- PROBLEM STATEMENT -
Find each line in the records that contains the string "time", and copy every such line.

- MATERIAL PROVIDED -

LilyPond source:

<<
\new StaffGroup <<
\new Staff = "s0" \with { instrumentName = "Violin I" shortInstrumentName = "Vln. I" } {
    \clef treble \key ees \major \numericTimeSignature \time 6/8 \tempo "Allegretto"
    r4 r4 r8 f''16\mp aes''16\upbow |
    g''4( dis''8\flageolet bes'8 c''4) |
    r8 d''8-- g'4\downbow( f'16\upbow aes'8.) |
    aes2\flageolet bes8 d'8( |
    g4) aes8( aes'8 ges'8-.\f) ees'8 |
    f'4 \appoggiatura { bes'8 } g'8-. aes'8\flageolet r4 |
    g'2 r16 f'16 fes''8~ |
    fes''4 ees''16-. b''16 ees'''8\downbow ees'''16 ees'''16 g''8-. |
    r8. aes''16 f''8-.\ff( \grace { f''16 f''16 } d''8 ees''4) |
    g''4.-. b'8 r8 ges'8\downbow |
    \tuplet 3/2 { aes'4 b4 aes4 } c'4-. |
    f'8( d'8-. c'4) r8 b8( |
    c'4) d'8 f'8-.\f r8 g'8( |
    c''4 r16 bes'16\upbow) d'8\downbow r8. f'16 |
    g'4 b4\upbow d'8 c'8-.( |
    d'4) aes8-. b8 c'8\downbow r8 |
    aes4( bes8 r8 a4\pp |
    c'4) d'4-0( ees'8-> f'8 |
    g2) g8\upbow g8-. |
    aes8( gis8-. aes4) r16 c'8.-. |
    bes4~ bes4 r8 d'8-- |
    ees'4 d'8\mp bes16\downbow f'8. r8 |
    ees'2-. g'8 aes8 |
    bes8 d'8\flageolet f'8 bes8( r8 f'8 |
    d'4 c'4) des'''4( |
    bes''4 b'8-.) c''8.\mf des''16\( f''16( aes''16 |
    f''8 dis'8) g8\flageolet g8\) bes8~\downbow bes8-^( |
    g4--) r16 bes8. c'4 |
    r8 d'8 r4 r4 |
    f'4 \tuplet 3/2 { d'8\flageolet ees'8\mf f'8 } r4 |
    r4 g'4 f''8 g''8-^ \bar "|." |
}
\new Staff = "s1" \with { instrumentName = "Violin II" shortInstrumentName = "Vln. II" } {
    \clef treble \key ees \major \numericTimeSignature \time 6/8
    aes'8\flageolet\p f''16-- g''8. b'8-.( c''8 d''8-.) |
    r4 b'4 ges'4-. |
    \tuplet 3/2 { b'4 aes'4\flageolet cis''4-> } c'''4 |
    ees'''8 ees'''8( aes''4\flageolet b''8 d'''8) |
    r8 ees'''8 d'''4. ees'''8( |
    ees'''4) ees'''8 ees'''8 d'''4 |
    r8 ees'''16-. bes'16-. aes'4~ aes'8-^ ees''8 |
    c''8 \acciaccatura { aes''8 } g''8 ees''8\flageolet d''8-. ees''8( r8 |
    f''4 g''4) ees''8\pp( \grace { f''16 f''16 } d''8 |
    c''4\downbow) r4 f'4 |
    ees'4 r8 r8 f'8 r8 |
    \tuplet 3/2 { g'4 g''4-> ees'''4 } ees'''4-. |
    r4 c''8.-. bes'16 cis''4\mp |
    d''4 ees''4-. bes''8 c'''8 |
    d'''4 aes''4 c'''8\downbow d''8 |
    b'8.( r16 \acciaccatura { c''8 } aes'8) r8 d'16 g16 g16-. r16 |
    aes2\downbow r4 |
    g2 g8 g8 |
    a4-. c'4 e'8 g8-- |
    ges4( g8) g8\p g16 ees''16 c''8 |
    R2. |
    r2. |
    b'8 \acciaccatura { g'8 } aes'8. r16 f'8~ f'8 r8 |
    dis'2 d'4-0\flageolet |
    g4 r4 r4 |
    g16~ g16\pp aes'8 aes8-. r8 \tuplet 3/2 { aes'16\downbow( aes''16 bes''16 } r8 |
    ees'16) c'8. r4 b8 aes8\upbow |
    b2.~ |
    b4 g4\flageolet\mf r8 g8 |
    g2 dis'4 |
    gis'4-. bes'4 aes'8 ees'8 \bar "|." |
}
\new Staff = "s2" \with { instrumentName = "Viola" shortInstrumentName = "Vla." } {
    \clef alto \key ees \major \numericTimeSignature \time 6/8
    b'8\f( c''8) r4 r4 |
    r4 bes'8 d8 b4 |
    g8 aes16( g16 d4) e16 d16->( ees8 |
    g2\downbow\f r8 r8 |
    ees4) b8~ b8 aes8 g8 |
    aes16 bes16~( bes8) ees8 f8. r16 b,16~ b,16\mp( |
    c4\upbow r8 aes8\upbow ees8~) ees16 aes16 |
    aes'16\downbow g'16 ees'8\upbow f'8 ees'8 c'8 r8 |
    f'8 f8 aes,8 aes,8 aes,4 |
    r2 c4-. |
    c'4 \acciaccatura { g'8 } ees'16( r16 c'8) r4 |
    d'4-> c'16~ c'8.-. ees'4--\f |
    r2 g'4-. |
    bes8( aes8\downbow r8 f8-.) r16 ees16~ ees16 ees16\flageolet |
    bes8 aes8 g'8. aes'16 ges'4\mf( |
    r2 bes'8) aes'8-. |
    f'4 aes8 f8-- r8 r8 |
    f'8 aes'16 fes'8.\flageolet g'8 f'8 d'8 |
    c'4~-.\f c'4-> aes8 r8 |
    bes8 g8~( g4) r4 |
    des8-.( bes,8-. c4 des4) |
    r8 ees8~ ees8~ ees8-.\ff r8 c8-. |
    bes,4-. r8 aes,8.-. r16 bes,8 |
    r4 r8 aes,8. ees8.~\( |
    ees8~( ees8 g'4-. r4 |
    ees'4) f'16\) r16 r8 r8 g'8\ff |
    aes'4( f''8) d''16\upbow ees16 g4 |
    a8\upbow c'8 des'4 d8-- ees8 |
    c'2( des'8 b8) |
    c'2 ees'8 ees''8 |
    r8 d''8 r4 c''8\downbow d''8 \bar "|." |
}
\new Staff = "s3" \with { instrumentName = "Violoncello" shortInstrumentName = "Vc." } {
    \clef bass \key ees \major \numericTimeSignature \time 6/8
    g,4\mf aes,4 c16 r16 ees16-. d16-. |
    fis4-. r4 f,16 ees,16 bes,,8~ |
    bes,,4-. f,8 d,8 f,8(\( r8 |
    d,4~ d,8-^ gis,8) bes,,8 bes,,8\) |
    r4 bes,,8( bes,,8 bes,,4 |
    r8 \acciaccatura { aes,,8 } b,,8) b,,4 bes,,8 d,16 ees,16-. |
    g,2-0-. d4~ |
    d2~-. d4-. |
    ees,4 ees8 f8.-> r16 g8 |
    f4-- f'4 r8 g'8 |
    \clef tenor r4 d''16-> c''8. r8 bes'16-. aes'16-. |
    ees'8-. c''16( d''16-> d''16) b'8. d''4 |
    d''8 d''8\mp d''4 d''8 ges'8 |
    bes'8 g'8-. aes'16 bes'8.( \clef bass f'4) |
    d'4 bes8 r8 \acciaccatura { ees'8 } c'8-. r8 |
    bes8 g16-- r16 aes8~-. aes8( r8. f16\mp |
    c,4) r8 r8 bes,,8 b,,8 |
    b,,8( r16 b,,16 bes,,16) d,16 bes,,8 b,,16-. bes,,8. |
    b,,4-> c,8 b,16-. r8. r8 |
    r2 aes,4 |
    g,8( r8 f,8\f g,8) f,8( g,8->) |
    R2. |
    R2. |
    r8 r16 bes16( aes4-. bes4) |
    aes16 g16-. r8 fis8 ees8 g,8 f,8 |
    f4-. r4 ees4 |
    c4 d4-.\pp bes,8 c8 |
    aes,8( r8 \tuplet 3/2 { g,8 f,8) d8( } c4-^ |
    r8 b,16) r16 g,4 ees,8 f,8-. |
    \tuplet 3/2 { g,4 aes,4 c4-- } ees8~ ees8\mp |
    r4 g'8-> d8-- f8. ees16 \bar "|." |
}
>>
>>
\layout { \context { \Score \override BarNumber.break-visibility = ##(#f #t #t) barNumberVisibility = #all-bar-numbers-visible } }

- RESULT FOR THIS TASK -
    \clef treble \key ees \major \numericTimeSignature \time 6/8 \tempo "Allegretto"
    \clef treble \key ees \major \numericTimeSignature \time 6/8
    \clef alto \key ees \major \numericTimeSignature \time 6/8
    \clef bass \key ees \major \numericTimeSignature \time 6/8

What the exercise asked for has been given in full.